Activity.
Up to and including the line with "R2: 47k (+3V3, SIG6) -> none", repeat every line of the listing exactly, beginning at the first.

::: Material supplied

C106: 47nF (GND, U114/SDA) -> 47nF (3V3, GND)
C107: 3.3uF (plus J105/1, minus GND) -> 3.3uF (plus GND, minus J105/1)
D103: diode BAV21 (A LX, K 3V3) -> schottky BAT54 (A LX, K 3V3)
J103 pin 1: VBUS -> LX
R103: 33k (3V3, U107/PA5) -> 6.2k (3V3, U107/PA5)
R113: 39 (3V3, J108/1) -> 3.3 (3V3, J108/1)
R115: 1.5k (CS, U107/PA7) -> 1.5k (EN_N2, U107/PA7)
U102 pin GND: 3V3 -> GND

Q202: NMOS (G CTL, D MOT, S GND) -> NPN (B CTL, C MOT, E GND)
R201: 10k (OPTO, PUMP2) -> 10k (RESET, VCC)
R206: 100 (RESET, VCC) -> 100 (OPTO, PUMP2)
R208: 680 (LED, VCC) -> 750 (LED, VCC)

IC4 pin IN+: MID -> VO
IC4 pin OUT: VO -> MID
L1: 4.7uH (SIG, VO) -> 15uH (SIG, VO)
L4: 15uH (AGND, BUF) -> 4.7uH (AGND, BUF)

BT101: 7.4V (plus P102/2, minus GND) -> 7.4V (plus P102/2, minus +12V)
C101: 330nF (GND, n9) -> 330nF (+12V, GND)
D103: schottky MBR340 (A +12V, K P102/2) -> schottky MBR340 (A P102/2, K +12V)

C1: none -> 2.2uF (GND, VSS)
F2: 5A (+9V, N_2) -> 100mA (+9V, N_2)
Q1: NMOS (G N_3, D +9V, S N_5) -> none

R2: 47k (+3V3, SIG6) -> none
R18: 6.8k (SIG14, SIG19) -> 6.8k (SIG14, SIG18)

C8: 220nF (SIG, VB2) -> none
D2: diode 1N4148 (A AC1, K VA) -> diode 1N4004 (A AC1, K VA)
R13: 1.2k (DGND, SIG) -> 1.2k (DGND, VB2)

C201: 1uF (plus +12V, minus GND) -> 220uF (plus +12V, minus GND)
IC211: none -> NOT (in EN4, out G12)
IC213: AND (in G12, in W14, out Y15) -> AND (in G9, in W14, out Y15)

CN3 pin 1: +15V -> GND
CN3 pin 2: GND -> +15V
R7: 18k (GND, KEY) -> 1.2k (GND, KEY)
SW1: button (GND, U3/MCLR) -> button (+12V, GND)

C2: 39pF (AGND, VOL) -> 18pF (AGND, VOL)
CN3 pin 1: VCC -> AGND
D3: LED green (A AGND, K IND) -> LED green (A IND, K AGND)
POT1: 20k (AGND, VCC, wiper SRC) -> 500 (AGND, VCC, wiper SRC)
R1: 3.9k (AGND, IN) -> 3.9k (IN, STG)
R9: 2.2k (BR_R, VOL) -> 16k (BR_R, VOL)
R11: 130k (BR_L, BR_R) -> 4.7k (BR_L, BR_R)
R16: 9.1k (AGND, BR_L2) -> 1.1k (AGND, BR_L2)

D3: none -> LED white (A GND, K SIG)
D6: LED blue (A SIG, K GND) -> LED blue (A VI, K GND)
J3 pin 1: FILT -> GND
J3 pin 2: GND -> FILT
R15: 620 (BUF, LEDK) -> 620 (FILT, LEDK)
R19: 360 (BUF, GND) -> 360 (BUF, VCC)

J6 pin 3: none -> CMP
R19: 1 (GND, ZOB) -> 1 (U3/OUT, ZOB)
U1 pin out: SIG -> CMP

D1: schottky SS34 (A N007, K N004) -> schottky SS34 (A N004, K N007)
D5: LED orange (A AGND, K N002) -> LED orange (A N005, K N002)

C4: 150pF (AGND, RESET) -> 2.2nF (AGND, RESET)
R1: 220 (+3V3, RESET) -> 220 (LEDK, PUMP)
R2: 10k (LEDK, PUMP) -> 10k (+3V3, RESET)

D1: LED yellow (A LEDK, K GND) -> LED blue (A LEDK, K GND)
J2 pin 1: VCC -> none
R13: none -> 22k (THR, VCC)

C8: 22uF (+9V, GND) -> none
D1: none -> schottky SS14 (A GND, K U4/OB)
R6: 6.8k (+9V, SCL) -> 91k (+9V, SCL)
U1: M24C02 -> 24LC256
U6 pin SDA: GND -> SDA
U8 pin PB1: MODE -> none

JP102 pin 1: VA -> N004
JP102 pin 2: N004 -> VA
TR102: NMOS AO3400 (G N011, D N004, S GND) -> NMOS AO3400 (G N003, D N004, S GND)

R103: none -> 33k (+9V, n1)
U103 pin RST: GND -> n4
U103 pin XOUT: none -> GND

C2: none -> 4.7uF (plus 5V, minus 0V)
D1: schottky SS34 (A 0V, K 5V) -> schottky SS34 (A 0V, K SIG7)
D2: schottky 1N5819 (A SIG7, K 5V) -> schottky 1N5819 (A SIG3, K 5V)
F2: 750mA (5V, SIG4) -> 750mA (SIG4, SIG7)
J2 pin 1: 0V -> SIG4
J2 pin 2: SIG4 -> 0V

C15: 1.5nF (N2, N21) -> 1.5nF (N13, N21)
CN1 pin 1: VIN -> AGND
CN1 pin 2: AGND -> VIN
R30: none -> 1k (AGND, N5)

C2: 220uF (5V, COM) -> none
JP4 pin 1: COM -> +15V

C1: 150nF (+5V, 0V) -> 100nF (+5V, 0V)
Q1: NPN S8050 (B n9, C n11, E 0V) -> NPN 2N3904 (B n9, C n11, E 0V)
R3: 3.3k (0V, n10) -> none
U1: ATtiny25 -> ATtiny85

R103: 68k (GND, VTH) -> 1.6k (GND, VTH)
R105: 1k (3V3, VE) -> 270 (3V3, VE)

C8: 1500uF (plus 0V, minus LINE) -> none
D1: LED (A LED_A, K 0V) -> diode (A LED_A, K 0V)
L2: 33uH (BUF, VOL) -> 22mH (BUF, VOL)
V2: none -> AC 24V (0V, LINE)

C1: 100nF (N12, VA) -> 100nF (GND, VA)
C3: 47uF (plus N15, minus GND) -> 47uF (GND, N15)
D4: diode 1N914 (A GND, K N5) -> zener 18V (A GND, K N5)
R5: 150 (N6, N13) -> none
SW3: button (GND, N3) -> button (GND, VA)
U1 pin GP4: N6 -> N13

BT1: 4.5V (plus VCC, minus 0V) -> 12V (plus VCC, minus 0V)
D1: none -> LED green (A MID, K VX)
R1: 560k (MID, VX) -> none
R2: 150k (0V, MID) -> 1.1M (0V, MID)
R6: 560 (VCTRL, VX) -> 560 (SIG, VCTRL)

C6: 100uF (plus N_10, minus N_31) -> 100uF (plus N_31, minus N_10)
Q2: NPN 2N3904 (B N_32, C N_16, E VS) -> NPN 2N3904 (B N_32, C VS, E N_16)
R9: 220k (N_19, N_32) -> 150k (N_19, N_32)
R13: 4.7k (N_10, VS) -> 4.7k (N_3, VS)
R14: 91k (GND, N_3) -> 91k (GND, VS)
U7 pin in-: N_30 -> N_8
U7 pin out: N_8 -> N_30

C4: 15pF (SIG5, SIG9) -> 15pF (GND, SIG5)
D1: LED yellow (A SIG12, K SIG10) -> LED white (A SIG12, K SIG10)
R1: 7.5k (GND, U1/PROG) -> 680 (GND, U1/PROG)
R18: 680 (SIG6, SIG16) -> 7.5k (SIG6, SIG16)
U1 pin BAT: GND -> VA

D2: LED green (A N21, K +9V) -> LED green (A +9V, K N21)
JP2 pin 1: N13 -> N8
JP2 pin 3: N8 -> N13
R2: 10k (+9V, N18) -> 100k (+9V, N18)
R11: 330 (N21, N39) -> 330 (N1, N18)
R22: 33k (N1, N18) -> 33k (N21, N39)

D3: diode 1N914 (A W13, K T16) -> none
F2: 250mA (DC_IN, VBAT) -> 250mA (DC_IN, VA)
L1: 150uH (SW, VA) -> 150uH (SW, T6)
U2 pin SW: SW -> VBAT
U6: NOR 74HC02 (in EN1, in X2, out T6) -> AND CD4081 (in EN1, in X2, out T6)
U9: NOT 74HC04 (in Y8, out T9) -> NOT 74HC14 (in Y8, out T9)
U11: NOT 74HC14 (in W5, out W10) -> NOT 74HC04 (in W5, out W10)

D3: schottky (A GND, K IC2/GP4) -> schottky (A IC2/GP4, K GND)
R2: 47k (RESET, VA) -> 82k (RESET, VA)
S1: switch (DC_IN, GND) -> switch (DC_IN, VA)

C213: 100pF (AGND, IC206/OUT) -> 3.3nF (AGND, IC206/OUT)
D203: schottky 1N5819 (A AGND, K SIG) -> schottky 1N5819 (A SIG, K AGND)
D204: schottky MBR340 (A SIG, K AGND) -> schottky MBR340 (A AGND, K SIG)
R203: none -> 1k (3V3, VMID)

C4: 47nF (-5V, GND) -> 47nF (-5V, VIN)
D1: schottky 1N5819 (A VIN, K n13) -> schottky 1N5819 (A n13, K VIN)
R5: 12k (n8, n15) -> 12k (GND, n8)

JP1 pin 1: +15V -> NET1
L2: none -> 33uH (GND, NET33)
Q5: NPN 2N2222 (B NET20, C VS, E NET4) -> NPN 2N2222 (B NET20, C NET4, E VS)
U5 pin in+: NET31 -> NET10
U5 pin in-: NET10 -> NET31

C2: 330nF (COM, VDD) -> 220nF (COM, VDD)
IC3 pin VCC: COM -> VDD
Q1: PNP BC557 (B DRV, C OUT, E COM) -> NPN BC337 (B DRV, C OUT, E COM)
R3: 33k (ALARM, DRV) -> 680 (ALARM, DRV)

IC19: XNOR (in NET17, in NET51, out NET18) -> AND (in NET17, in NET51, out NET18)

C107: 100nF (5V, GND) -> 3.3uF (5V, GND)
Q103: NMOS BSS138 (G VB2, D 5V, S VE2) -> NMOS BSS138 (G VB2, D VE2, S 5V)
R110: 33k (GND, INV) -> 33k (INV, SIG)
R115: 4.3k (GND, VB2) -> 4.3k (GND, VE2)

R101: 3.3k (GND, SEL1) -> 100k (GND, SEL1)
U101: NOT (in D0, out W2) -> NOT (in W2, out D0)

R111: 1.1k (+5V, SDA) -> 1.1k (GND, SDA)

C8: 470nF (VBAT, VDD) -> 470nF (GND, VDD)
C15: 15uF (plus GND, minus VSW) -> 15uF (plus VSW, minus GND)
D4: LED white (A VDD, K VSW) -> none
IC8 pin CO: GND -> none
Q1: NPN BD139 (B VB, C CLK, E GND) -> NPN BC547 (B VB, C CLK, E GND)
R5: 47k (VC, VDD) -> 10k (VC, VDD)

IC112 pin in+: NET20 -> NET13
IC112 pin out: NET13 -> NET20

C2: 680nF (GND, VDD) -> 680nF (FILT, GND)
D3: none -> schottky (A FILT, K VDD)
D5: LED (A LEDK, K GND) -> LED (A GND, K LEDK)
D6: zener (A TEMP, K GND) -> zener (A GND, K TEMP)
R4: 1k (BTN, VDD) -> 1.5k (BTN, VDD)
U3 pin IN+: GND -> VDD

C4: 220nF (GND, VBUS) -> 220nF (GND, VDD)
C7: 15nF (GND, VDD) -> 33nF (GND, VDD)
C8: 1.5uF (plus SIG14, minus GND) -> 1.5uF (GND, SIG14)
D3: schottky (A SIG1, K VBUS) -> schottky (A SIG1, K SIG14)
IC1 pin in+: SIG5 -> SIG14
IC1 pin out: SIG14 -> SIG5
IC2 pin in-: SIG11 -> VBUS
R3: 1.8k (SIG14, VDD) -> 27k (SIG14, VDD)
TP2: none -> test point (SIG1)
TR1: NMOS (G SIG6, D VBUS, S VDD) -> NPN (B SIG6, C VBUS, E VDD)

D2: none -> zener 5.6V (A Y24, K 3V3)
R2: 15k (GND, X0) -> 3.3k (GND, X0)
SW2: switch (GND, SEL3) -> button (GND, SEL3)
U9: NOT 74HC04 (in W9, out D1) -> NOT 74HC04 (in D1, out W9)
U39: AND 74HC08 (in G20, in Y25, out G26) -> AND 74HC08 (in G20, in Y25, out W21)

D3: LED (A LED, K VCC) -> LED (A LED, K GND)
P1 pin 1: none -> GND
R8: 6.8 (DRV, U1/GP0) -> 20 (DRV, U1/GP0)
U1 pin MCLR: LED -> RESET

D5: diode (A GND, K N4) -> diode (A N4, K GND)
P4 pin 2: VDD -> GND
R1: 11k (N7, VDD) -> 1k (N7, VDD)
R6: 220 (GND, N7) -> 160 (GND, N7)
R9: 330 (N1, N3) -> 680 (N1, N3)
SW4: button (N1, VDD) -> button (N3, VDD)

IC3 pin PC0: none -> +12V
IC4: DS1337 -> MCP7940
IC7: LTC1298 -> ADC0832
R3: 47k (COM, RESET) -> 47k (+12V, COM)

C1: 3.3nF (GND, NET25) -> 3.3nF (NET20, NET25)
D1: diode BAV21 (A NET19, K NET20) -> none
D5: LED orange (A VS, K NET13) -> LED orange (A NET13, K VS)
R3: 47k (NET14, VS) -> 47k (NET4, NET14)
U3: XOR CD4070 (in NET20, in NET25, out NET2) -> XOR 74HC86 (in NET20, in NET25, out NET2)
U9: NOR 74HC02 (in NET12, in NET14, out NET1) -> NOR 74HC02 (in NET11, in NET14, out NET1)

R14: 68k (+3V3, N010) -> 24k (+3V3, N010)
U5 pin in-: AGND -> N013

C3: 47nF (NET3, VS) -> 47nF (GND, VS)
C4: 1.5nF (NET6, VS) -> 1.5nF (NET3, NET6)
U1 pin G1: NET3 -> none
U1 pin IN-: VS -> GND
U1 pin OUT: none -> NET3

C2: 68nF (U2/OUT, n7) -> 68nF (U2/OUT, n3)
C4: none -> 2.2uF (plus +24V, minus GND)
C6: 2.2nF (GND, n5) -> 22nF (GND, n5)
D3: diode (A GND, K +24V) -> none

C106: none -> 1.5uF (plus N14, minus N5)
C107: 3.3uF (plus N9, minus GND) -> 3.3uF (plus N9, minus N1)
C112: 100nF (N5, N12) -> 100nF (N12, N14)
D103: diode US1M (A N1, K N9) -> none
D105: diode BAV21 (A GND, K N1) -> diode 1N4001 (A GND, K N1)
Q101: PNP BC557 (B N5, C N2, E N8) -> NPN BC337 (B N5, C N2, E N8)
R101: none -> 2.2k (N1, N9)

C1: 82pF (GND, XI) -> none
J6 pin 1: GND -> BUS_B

::::::

Exercise result.
C106: 47nF (GND, U114/SDA) -> 47nF (3V3, GND)
C107: 3.3uF (plus J105/1, minus GND) -> 3.3uF (plus GND, minus J105/1)
D103: diode BAV21 (A LX, K 3V3) -> schottky BAT54 (A LX, K 3V3)
J103 pin 1: VBUS -> LX
R103: 33k (3V3, U107/PA5) -> 6.2k (3V3, U107/PA5)
R113: 39 (3V3, J108/1) -> 3.3 (3V3, J108/1)
R115: 1.5k (CS, U107/PA7) -> 1.5k (EN_N2, U107/PA7)
U102 pin GND: 3V3 -> GND

Q202: NMOS (G CTL, D MOT, S GND) -> NPN (B CTL, C MOT, E GND)
R201: 10k (OPTO, PUMP2) -> 10k (RESET, VCC)
R206: 100 (RESET, VCC) -> 100 (OPTO, PUMP2)
R208: 680 (LED, VCC) -> 750 (LED, VCC)

IC4 pin IN+: MID -> VO
IC4 pin OUT: VO -> MID
L1: 4.7uH (SIG, VO) -> 15uH (SIG, VO)
L4: 15uH (AGND, BUF) -> 4.7uH (AGND, BUF)

BT101: 7.4V (plus P102/2, minus GND) -> 7.4V (plus P102/2, minus +12V)
C101: 330nF (GND, n9) -> 330nF (+12V, GND)
D103: schottky MBR340 (A +12V, K P102/2) -> schottky MBR340 (A P102/2, K +12V)

C1: none -> 2.2uF (GND, VSS)
F2: 5A (+9V, N_2) -> 100mA (+9V, N_2)
Q1: NMOS (G N_3, D +9V, S N_5) -> none

R2: 47k (+3V3, SIG6) -> none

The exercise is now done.